[[ Data supplied open ]]
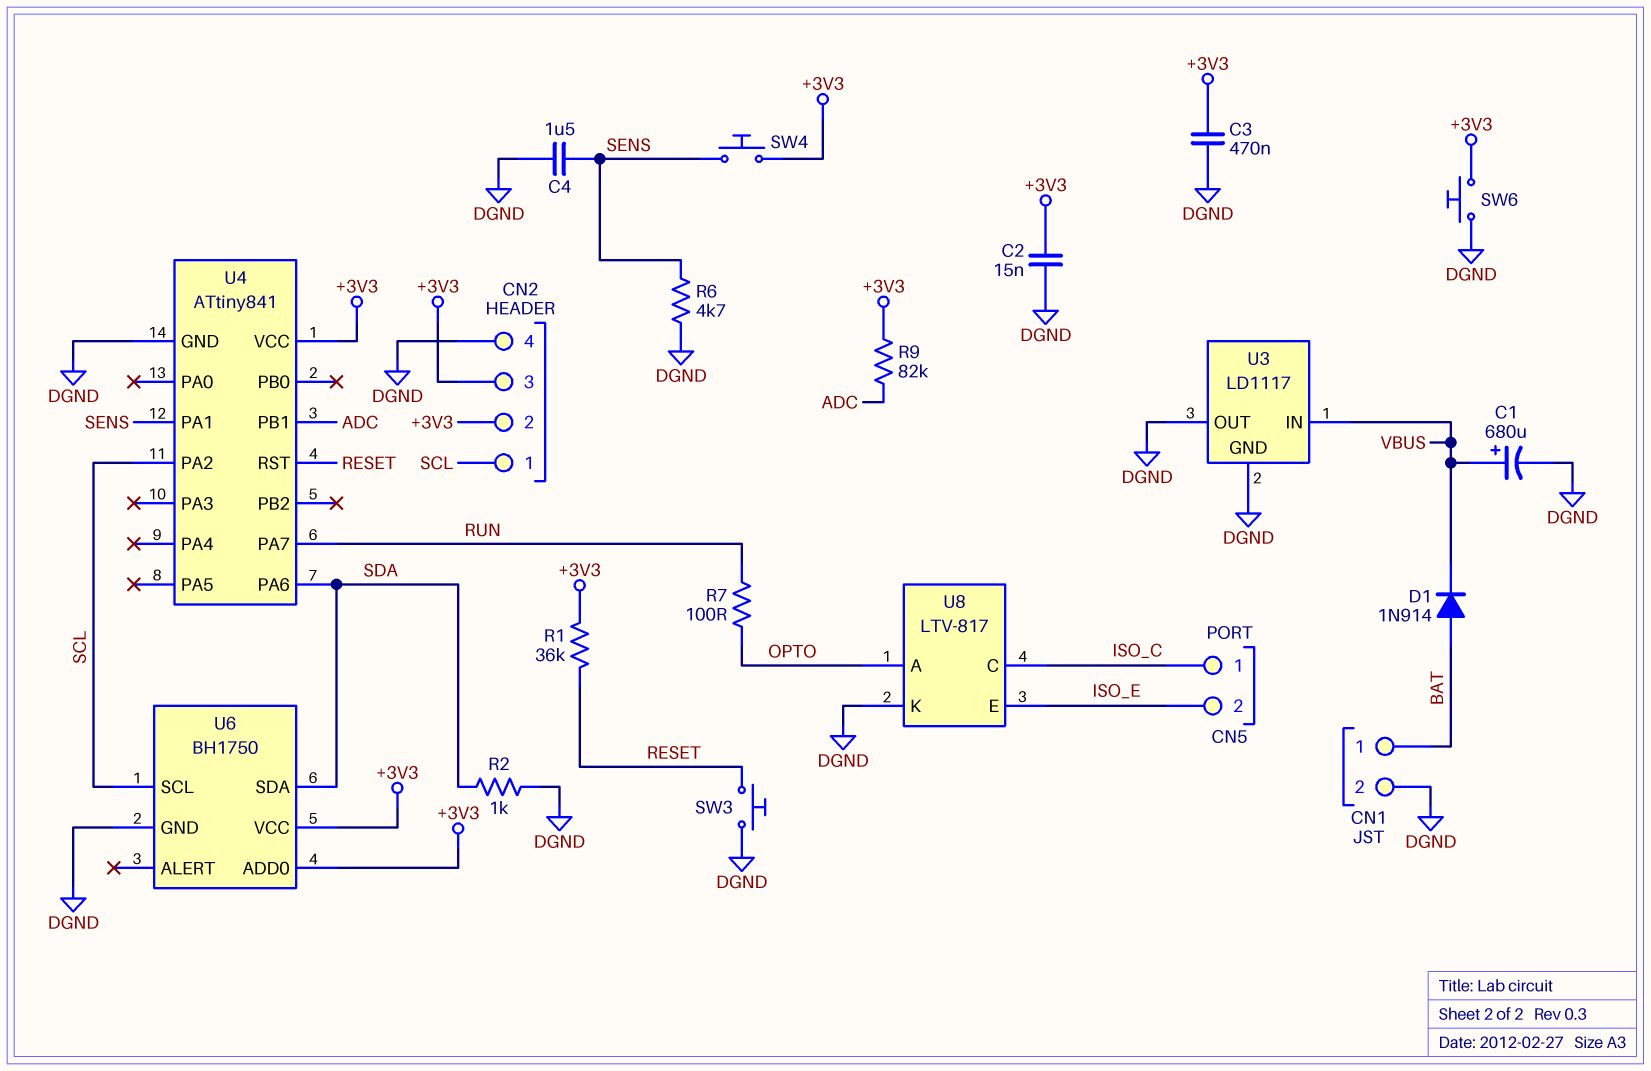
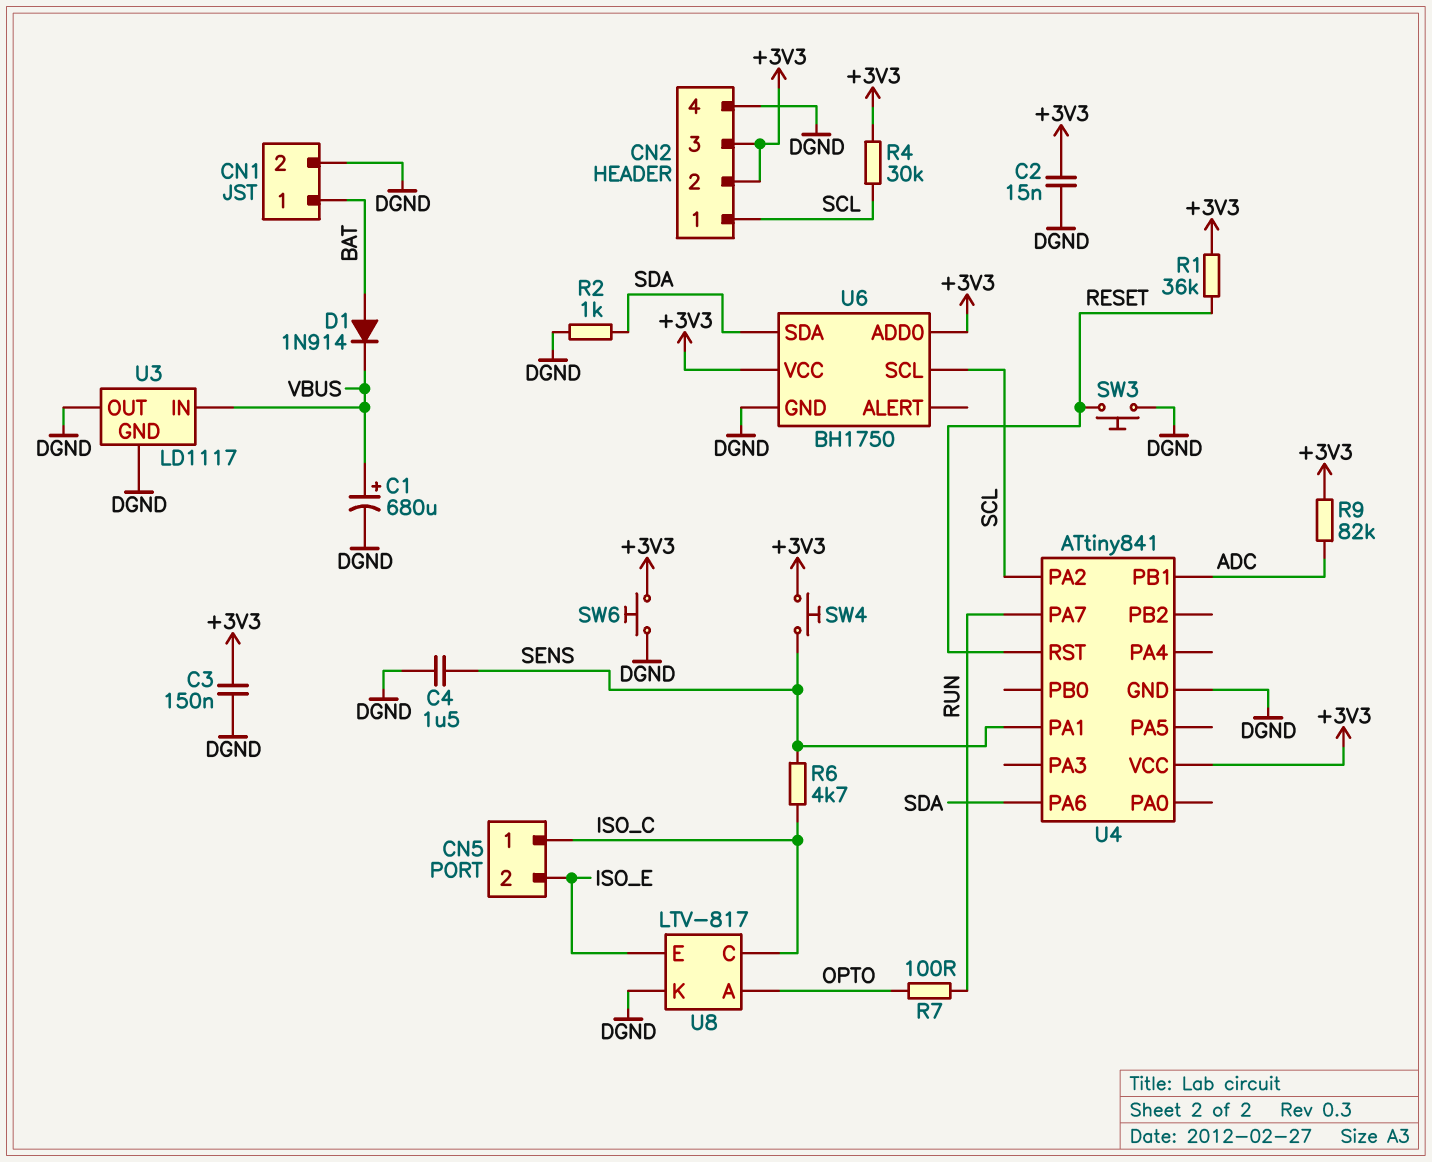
C3: 470nF (+3V3, DGND) -> 150nF (+3V3, DGND)
R4: none -> 30k (+3V3, SCL)
R6: 4.7k (DGND, SENS) -> 4.7k (ISO_C, SENS)

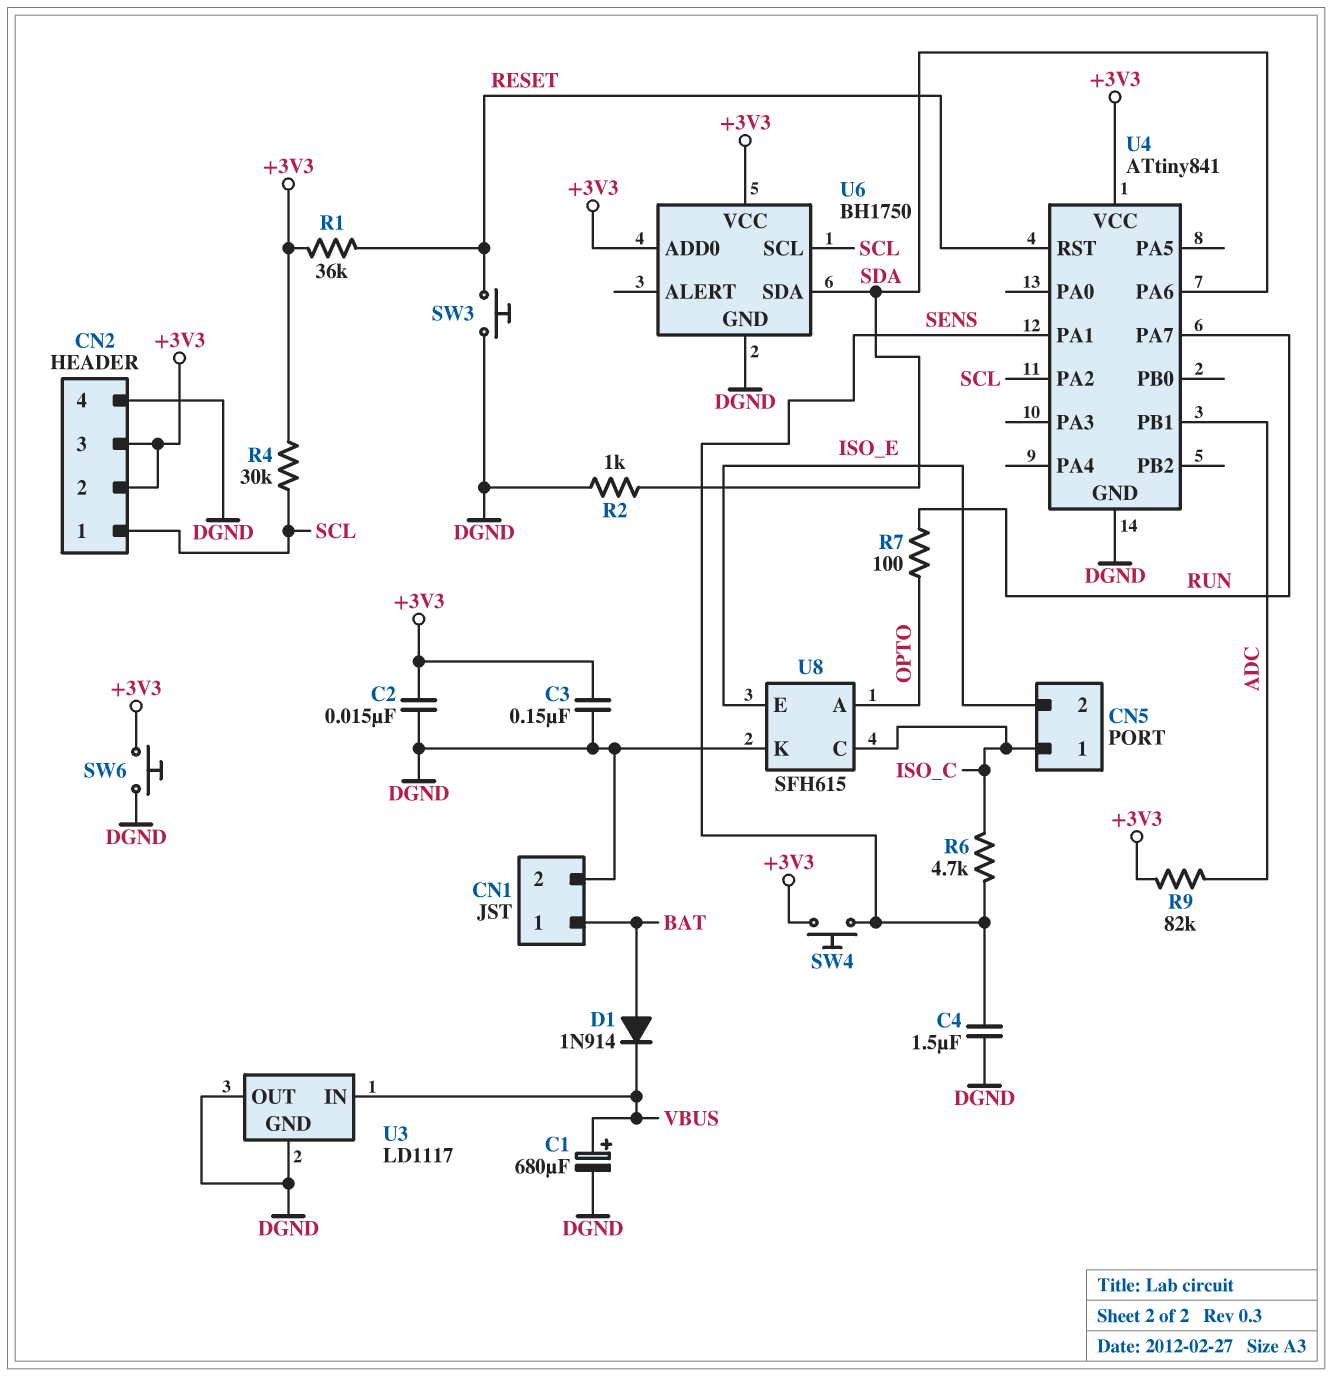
U8: LTV-817 -> SFH615

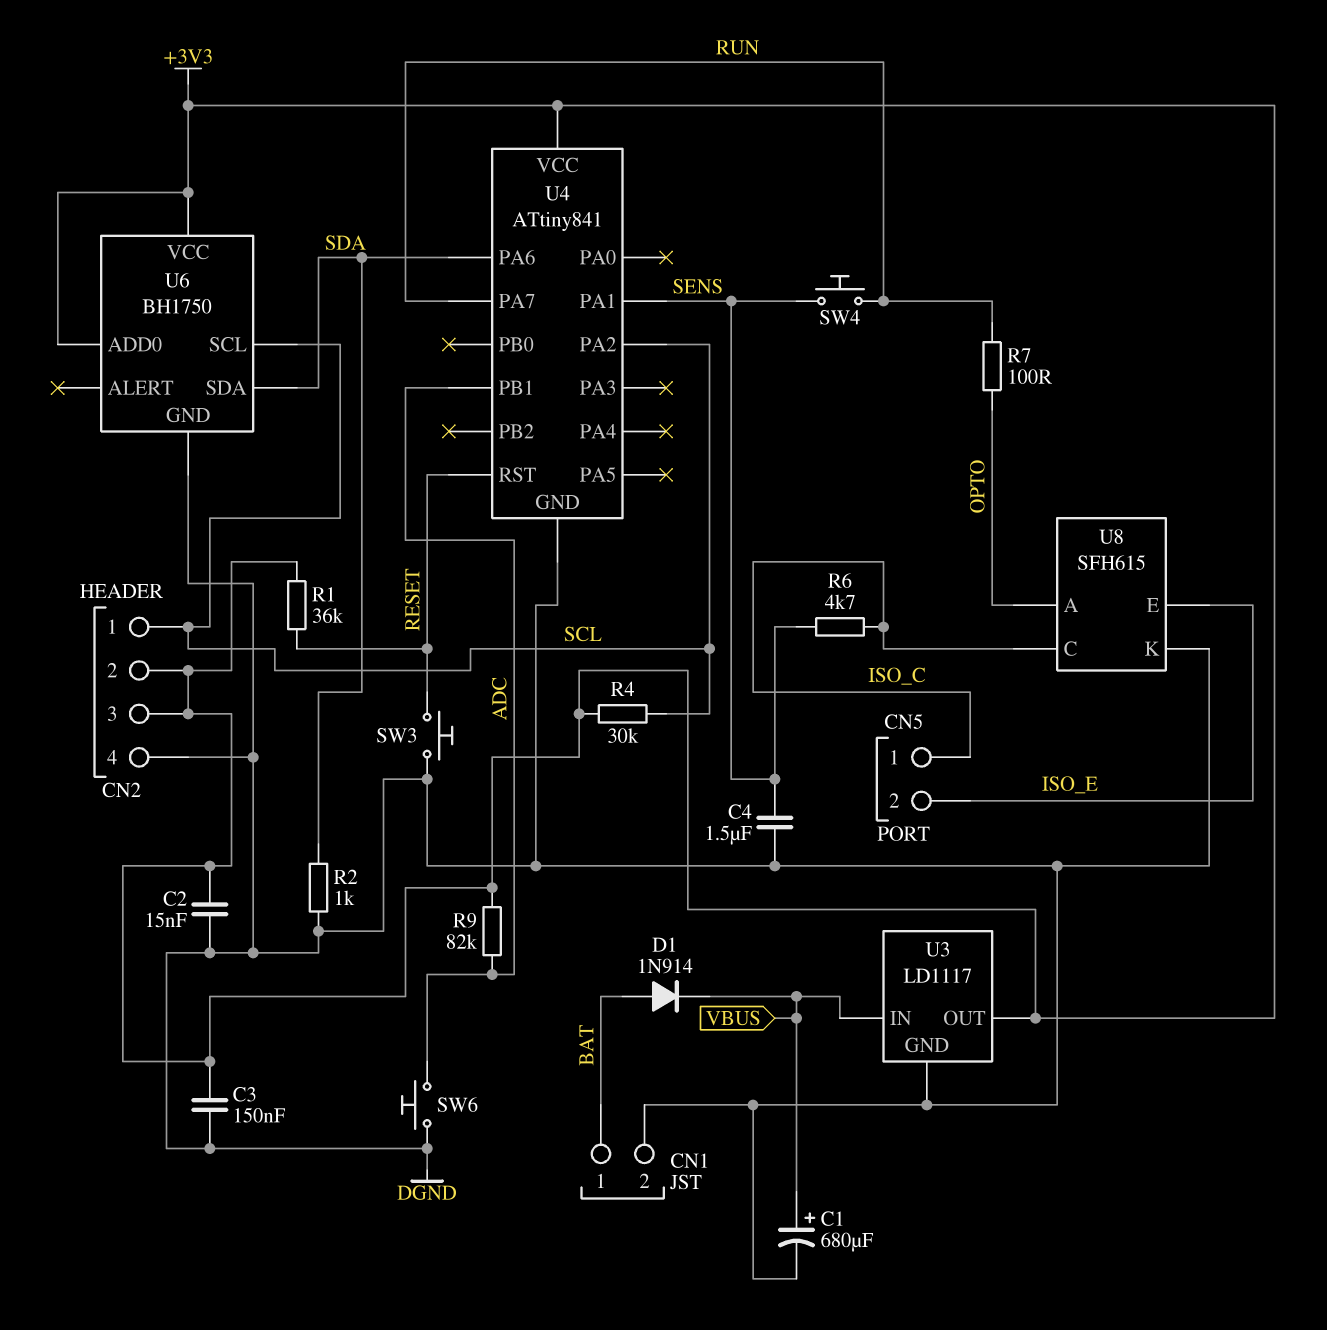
SW4: button (+3V3, SENS) -> button (RUN, SENS)
SW6: button (+3V3, DGND) -> button (ADC, DGND)
U3 pin OUT: DGND -> +3V3

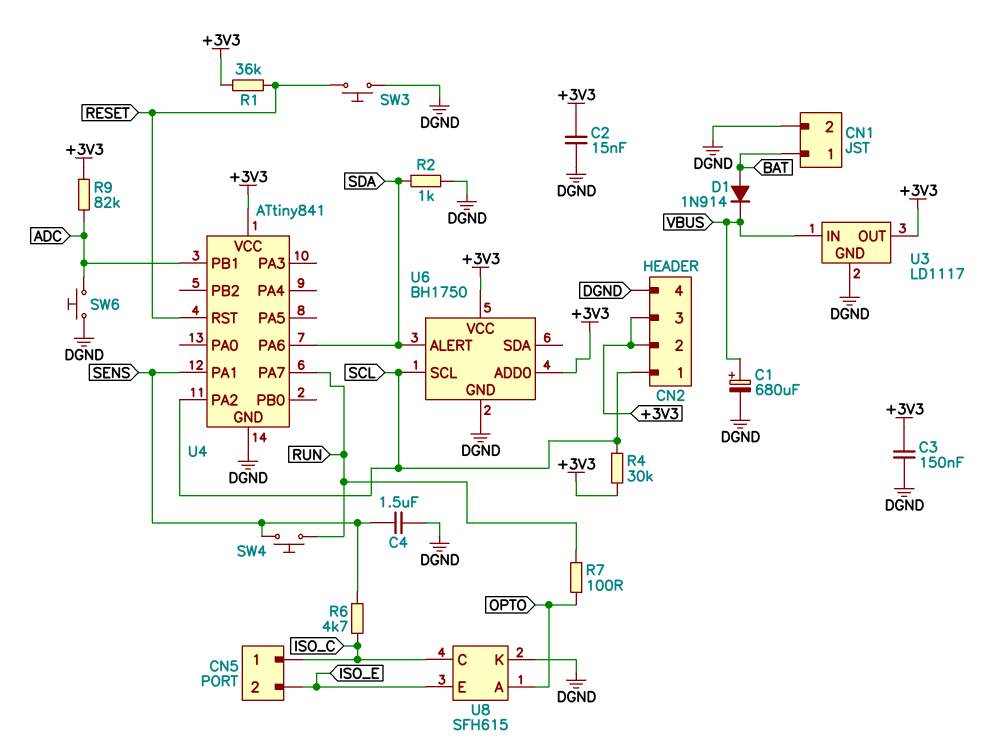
U6 pin ALERT: none -> SDA
U6 pin SDA: SDA -> none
[[ Data supplied closed ]]
▸ **Problem statement**: Only lines that include "DGND" belong in the answer; return them from the entries above.

▸ **Result**:
C3: 470nF (+3V3, DGND) -> 150nF (+3V3, DGND)
R6: 4.7k (DGND, SENS) -> 4.7k (ISO_C, SENS)
SW6: button (+3V3, DGND) -> button (ADC, DGND)
U3 pin OUT: DGND -> +3V3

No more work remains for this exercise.